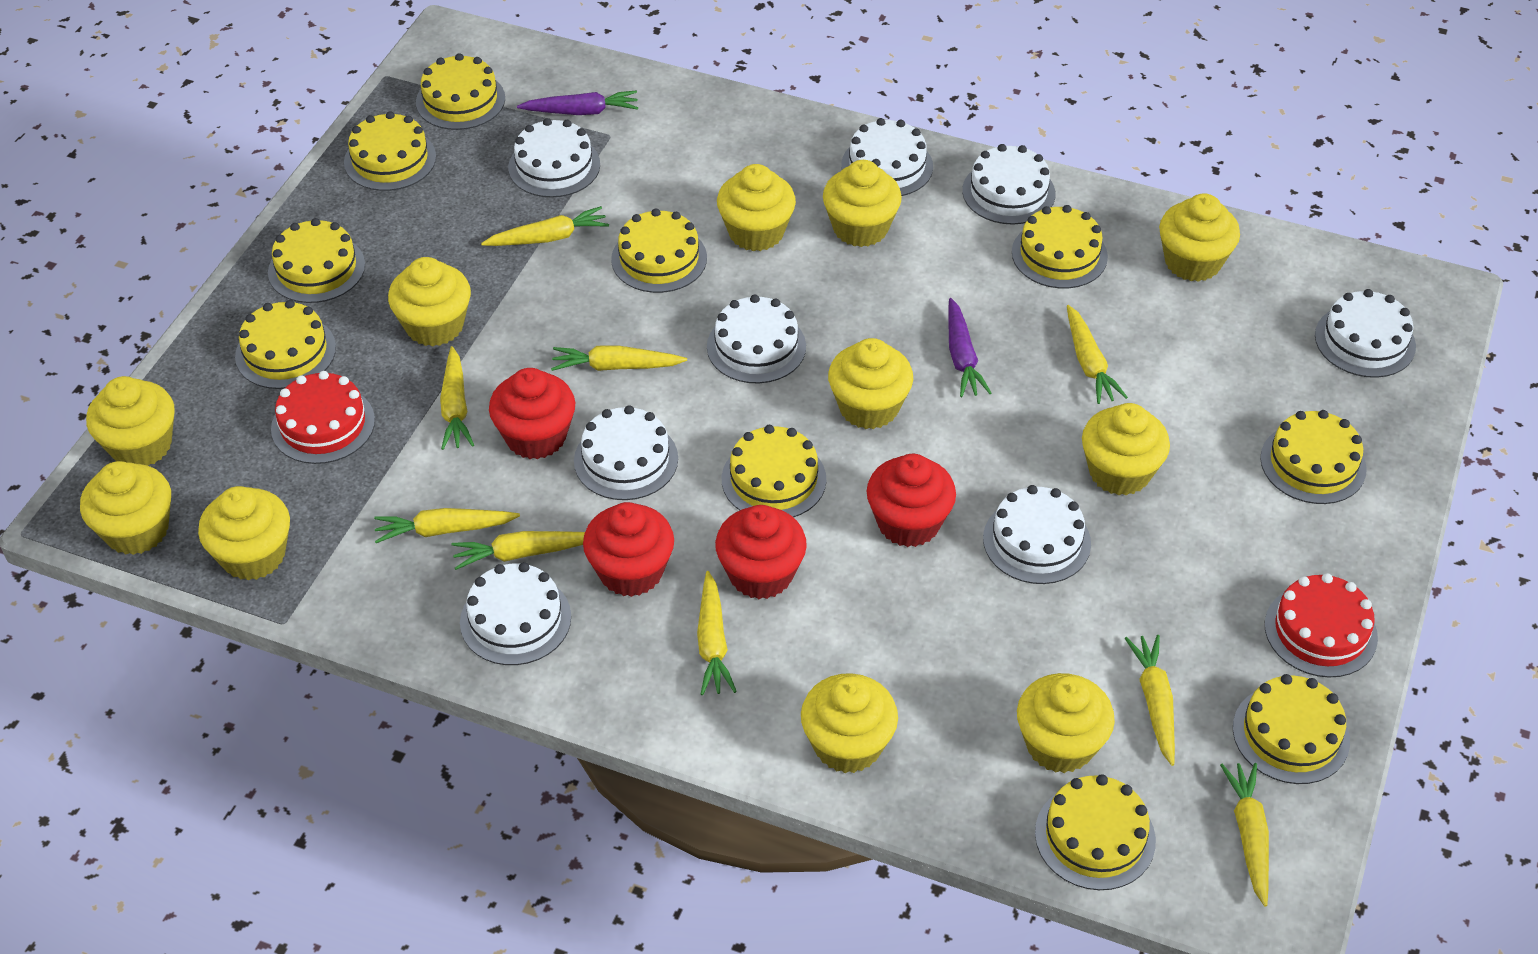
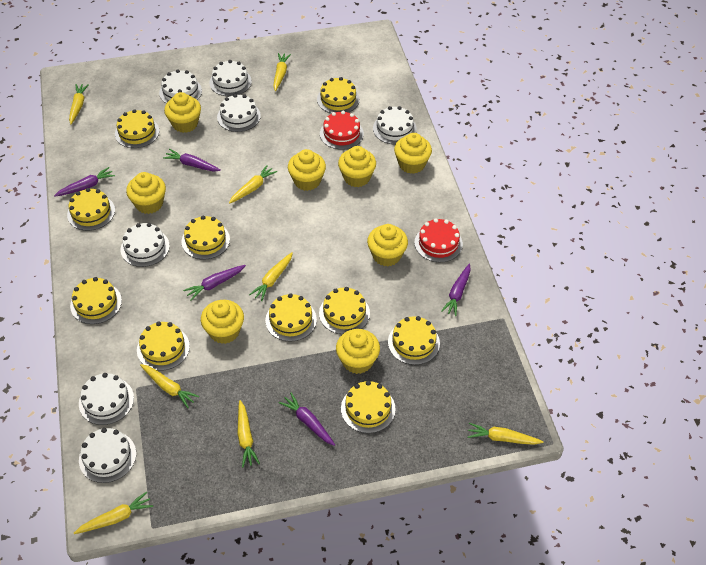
purple carrot: 2 -> 5
red cupcake: 4 -> 0
white cake: 8 -> 7
yellow carrot: 9 -> 8
yellow cupcake: 11 -> 8

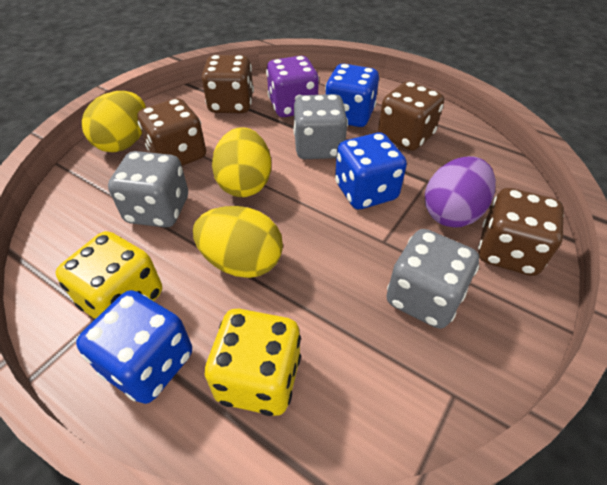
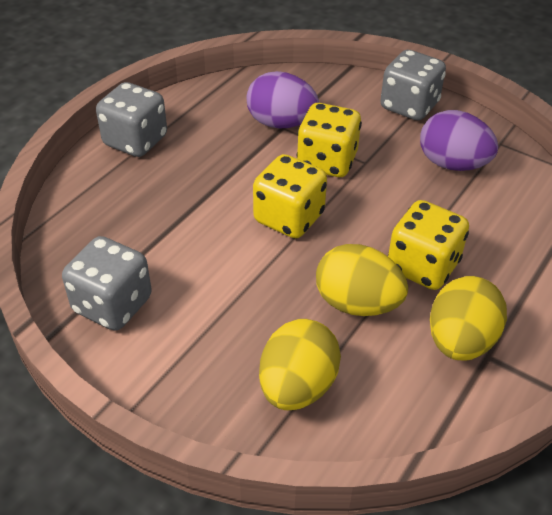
blue dice: 3 -> 0
brown dice: 4 -> 0
purple dice: 1 -> 0
purple egg: 1 -> 2
yellow dice: 2 -> 3

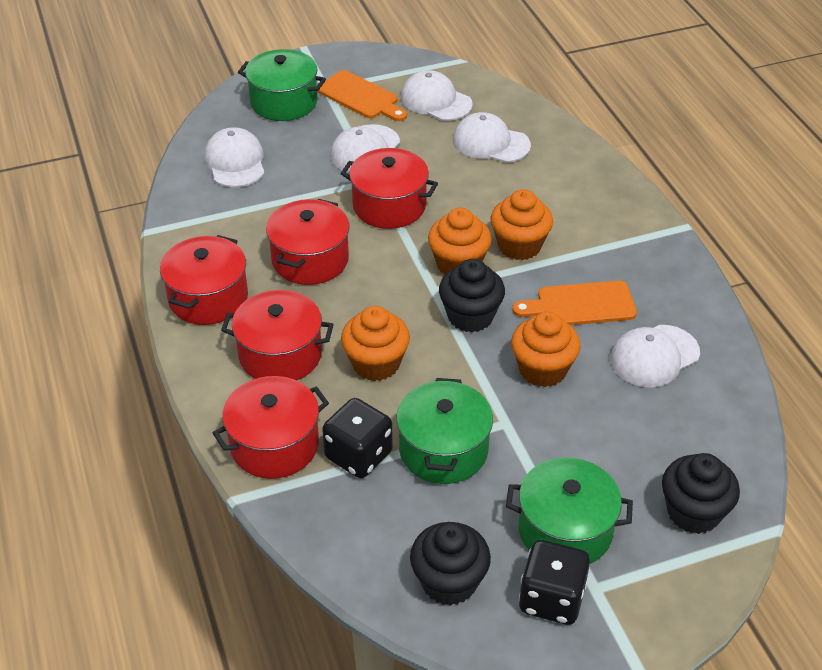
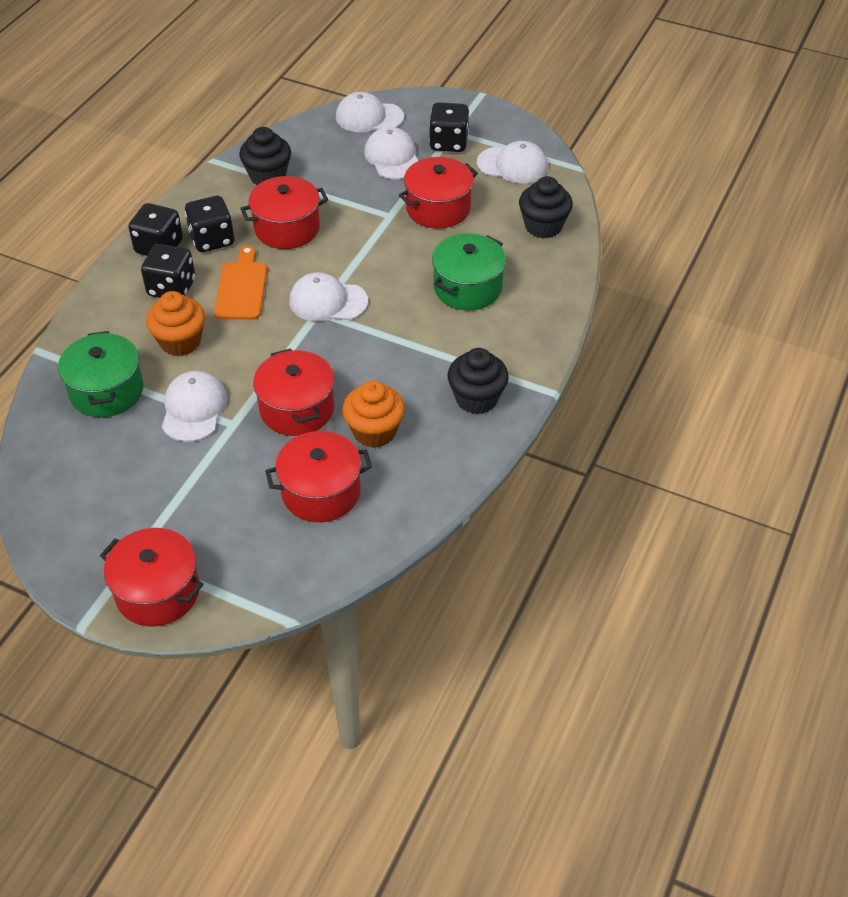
black dice: 2 -> 4
green pot: 3 -> 2
orange cupcake: 4 -> 2
orange cutting board: 2 -> 1

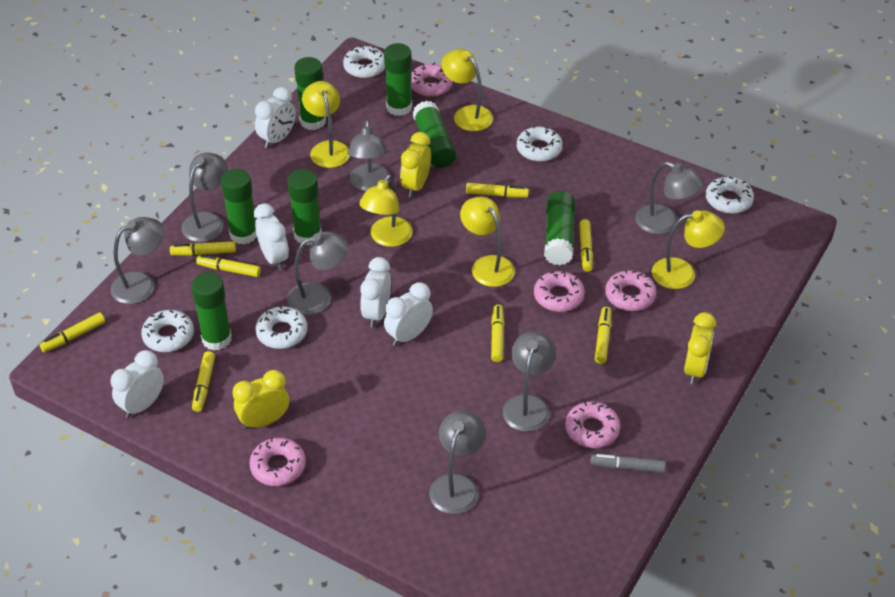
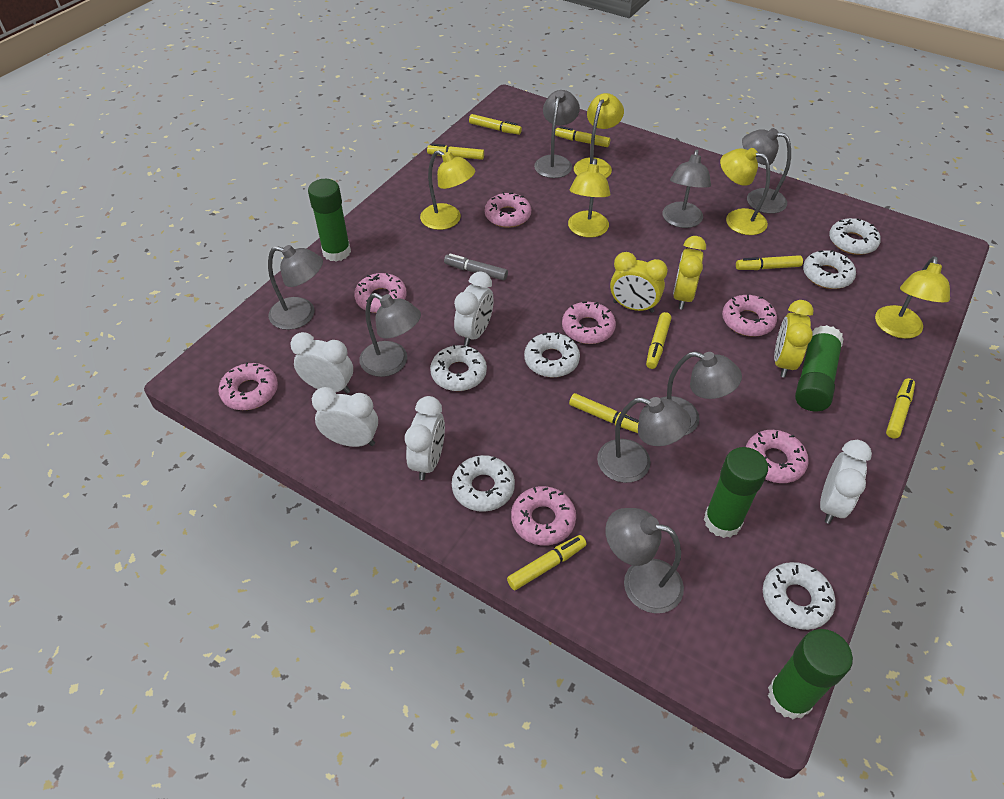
green glue stick: 7 -> 4
grey lamp: 7 -> 8
pink donut: 5 -> 7
white donut: 5 -> 6

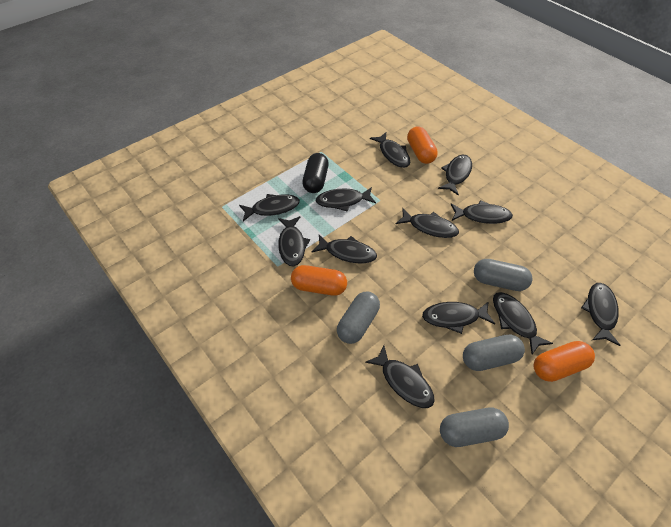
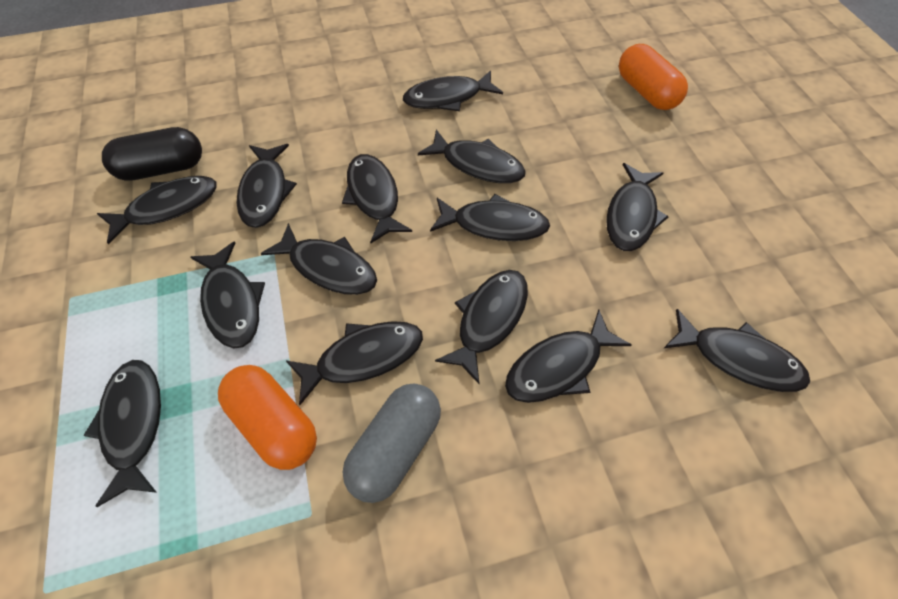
black fish: 12 -> 14
grey capsule: 4 -> 1
orange capsule: 3 -> 2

━━━

**INSTRUCTIONS TO FOLLOW**
Above are the records; set down exactly the lines from the line containing "purple dice: 1 -> 0" through their last line, leaving every picture out.

**EXERCISE ANSWER**
purple dice: 1 -> 0
purple egg: 1 -> 2
yellow dice: 2 -> 3

black dice: 2 -> 4
green pot: 3 -> 2
orange cupcake: 4 -> 2
orange cutting board: 2 -> 1

green glue stick: 7 -> 4
grey lamp: 7 -> 8
pink donut: 5 -> 7
white donut: 5 -> 6

black fish: 12 -> 14
grey capsule: 4 -> 1
orange capsule: 3 -> 2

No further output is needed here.